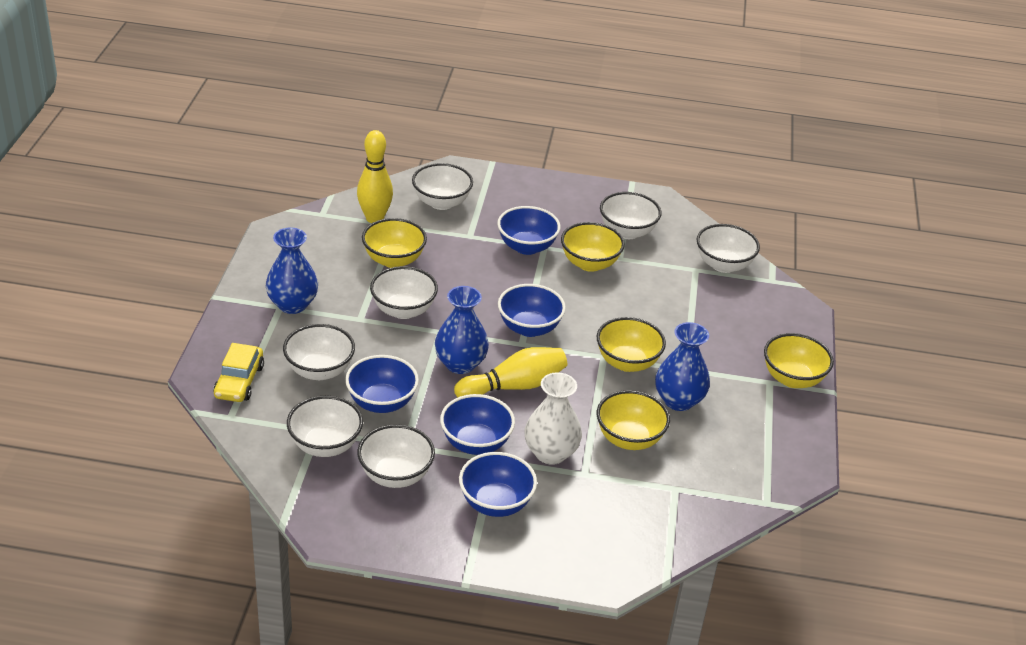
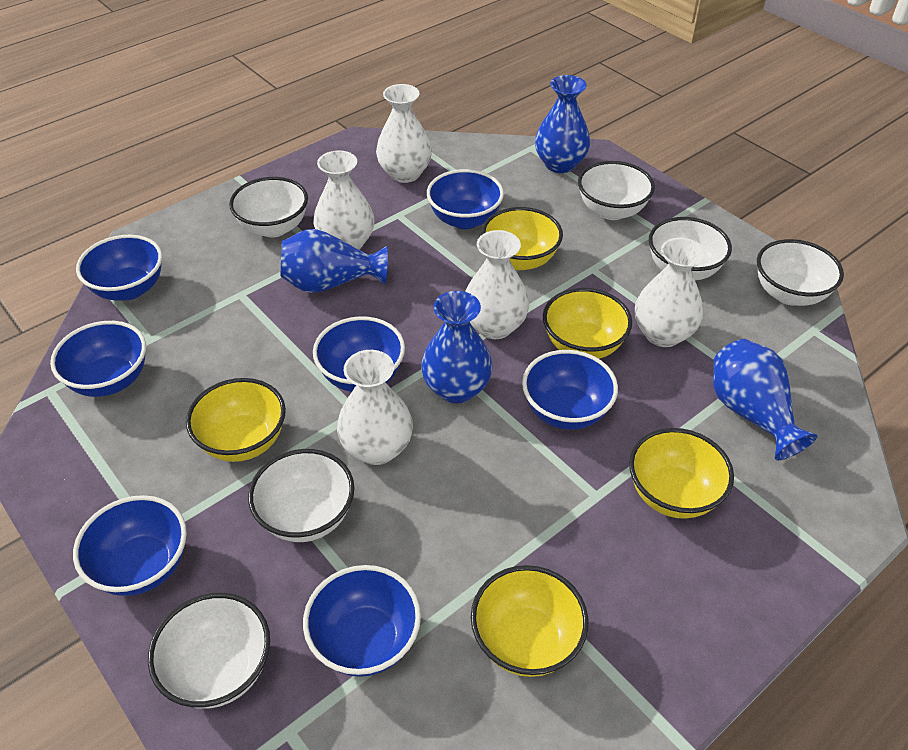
blue bowl: 5 -> 7
blue vase: 3 -> 4
white bowl: 7 -> 6
white vase: 1 -> 5
yellow bowling pin: 2 -> 0
yellow car: 1 -> 0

## Work task
Reproduce the whole listing word for word, setting aside any pictures.

## Solved problem
blue bowl: 5 -> 7
blue vase: 3 -> 4
white bowl: 7 -> 6
white vase: 1 -> 5
yellow bowling pin: 2 -> 0
yellow car: 1 -> 0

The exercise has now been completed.